* EXERCISE INPUTS *
----------

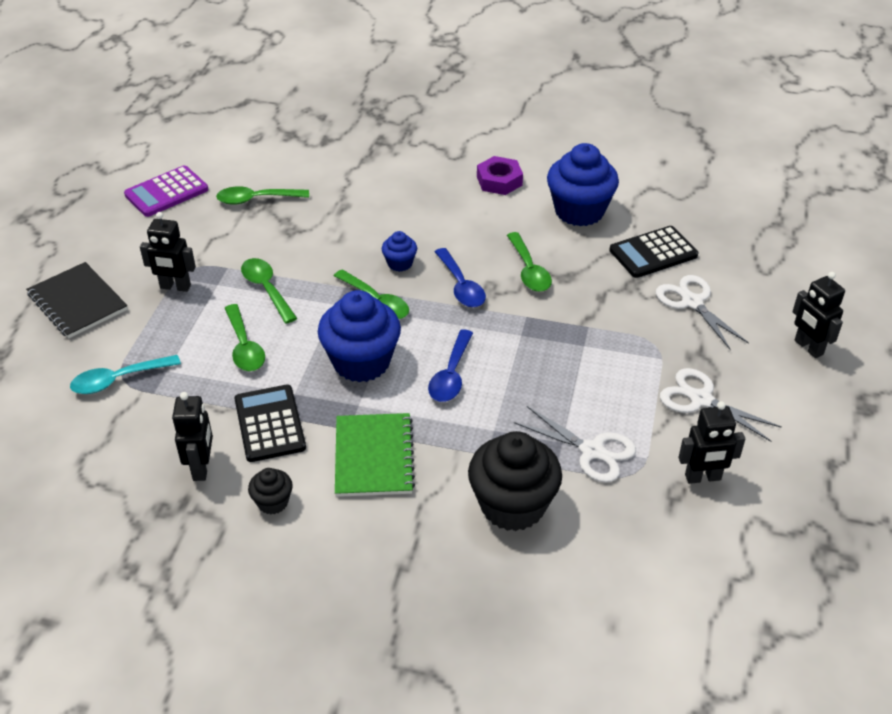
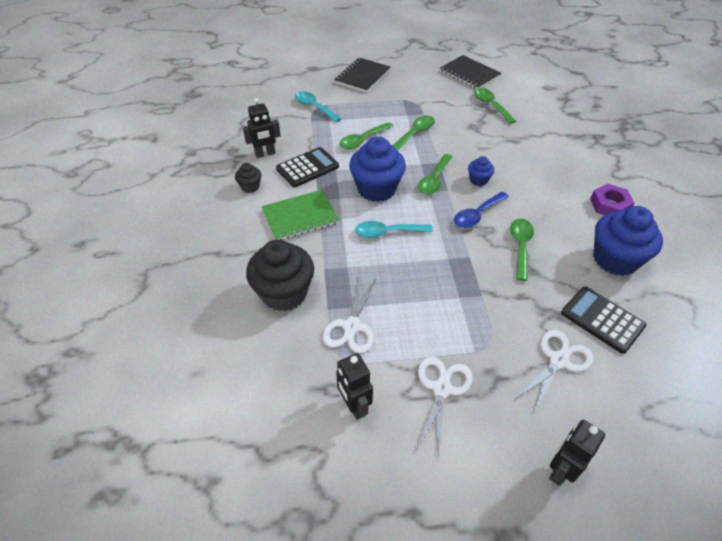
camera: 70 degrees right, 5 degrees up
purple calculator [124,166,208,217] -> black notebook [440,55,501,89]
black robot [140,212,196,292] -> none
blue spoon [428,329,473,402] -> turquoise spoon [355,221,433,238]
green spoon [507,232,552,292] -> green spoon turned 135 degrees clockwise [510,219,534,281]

----------

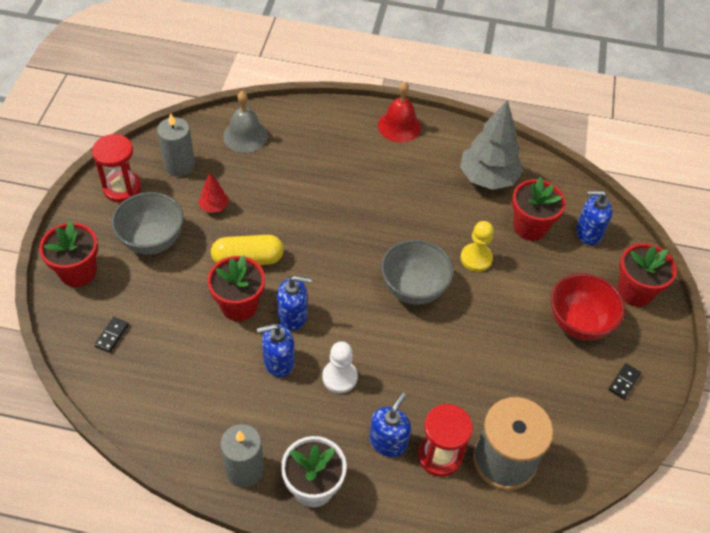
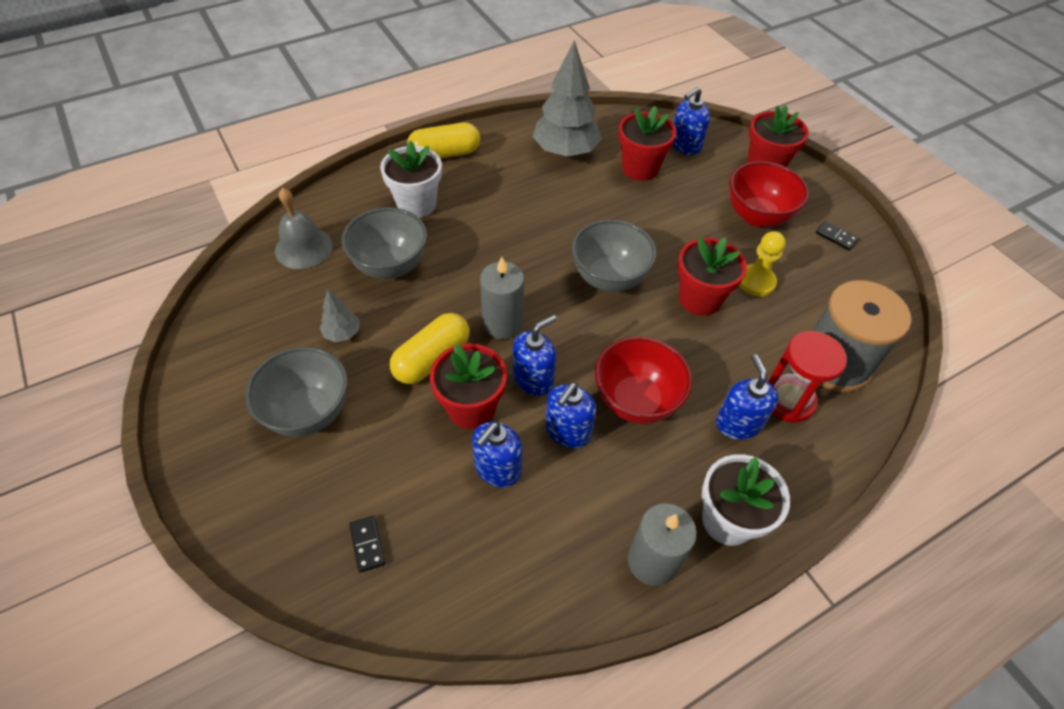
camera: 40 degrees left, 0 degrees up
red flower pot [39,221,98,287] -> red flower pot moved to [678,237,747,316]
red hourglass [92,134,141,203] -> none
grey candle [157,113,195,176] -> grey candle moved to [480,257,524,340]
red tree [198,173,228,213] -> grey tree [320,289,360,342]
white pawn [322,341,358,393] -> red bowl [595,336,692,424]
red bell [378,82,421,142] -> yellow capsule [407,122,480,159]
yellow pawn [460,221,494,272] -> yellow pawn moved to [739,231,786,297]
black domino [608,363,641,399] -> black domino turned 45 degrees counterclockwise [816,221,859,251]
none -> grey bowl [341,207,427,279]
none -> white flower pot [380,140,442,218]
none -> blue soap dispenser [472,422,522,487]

----------

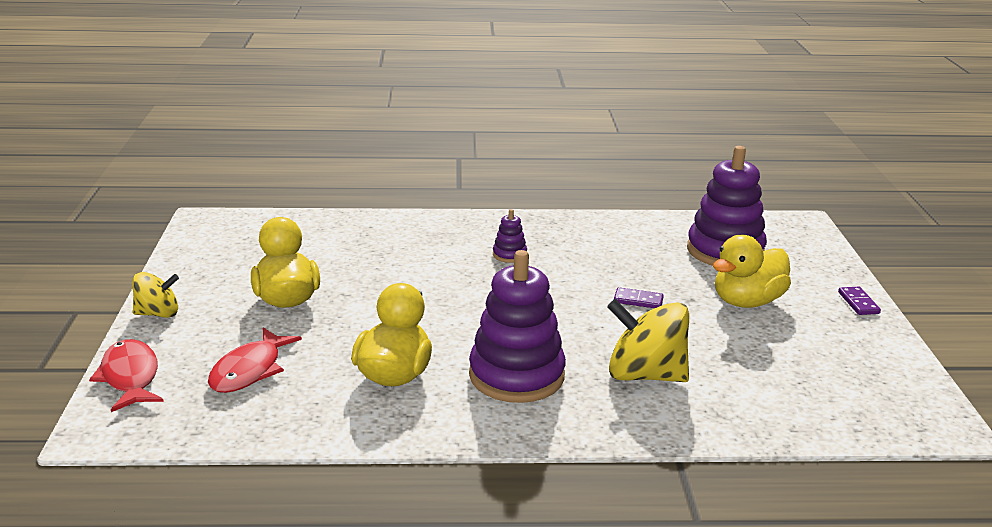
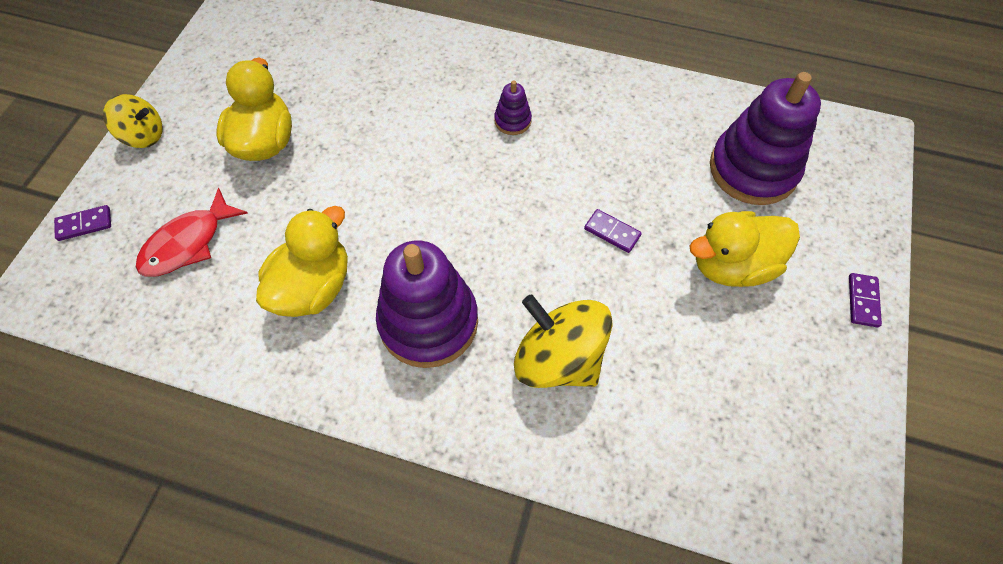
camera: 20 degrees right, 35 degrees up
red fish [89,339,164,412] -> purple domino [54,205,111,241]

----------

* WORK INSTRUCTIONS *
Output the lines above exactly, but only those between the line holding "camera: 20 degrees right, 35 degrees up" and the line holding "red fish [89,339,164,412]", inclusive.

* RESPONSE AREA *
camera: 20 degrees right, 35 degrees up
red fish [89,339,164,412] -> purple domino [54,205,111,241]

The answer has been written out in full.